(Activity):
The response must consist of the lines from the one holding "purple flashlight: 1 -> 3" through the final line of the entries, given again exactly and without any pictures.
==============================
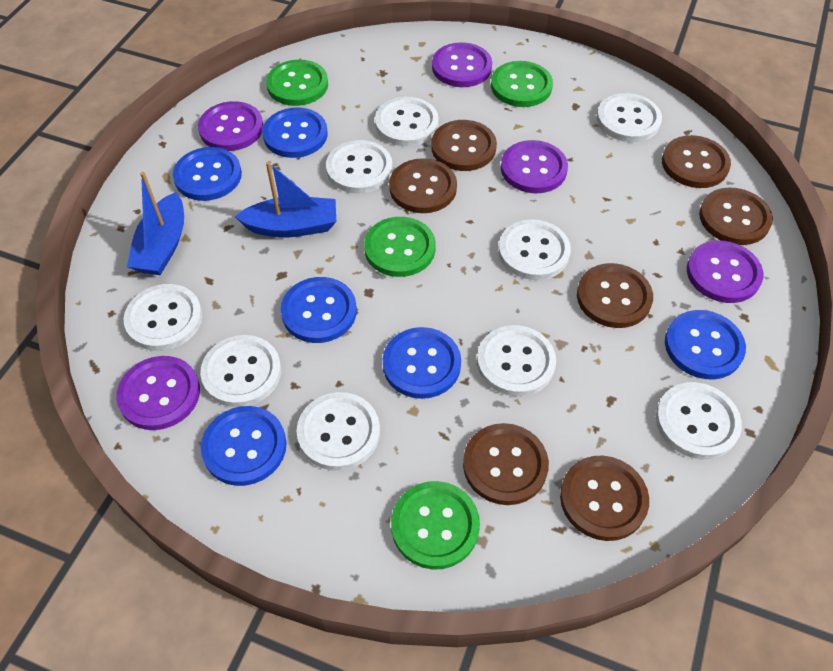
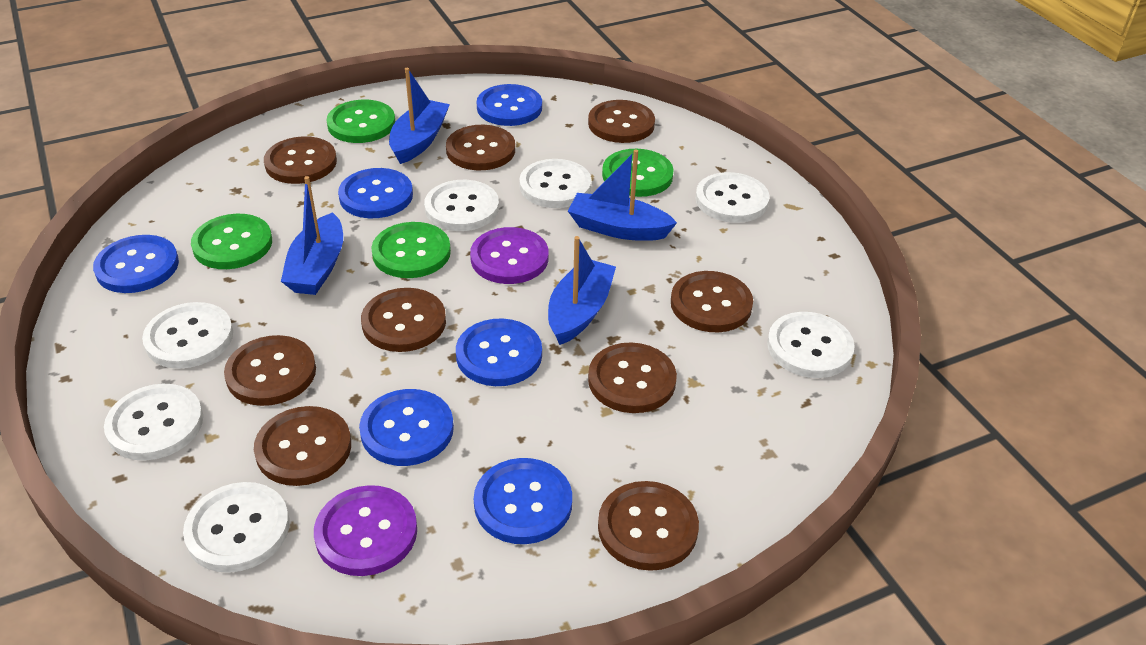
blue boat: 2 -> 4
brown button: 7 -> 9
purple button: 5 -> 2
white button: 9 -> 7

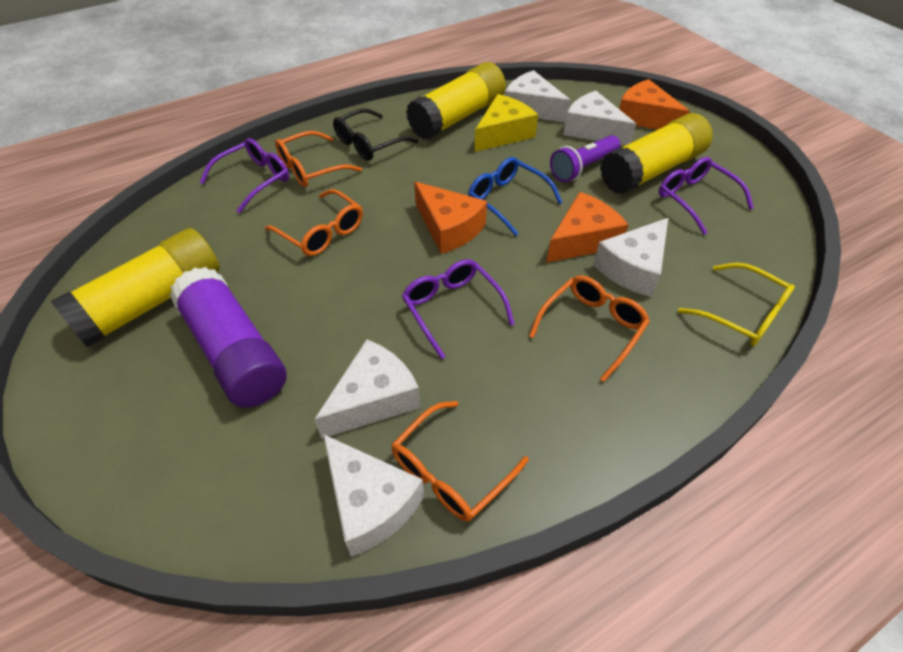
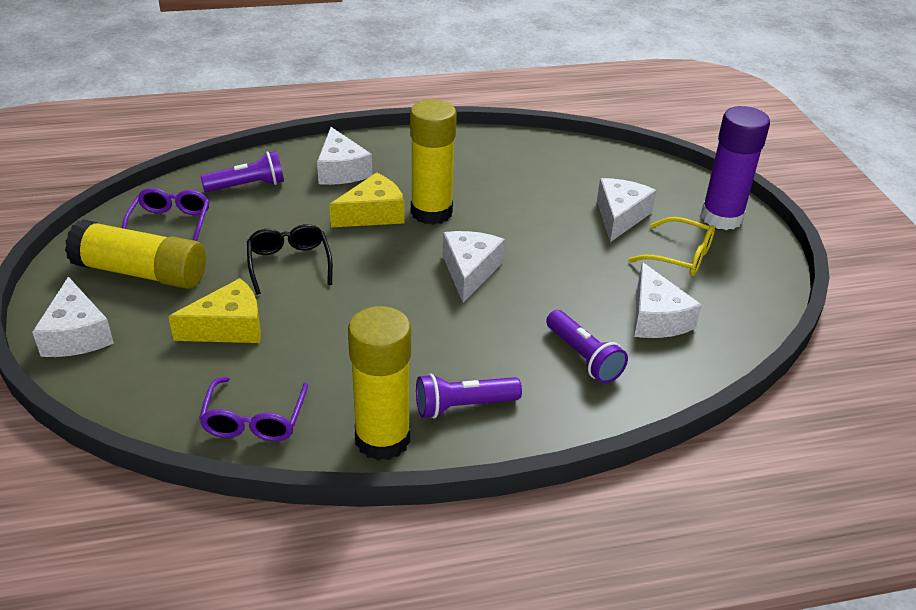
blue glasses: 1 -> 0
orange cheese: 3 -> 0
orange glasses: 4 -> 0
purple flashlight: 1 -> 3
purple glasses: 3 -> 2
yellow cheese: 1 -> 2

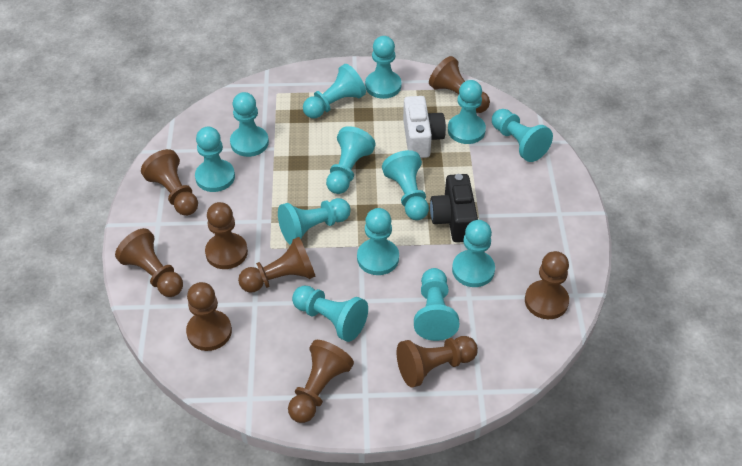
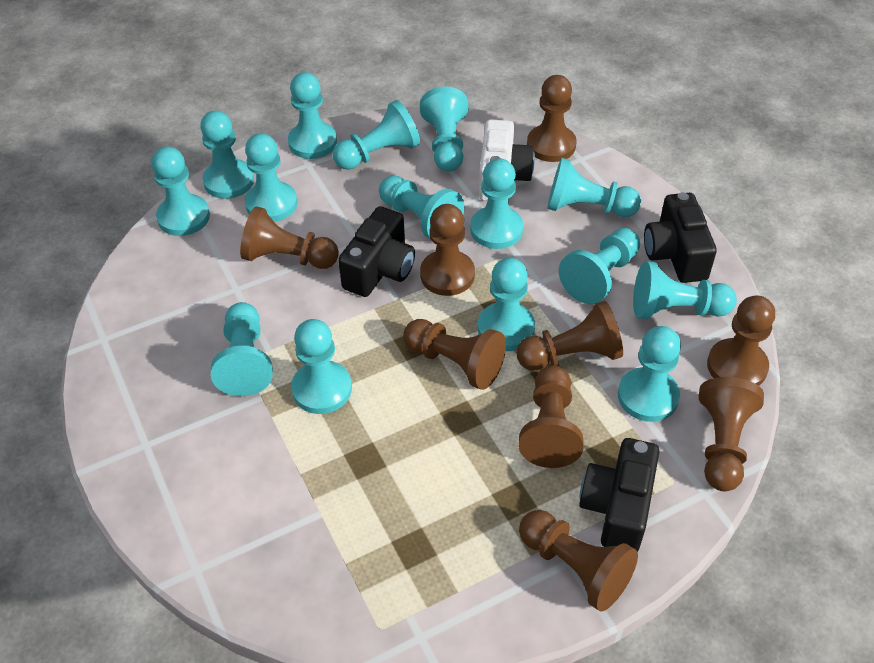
black camera: 1 -> 3
turquoise pawn: 13 -> 15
==============================
(Expected answer):
purple flashlight: 1 -> 3
purple glasses: 3 -> 2
yellow cheese: 1 -> 2

black camera: 1 -> 3
turquoise pawn: 13 -> 15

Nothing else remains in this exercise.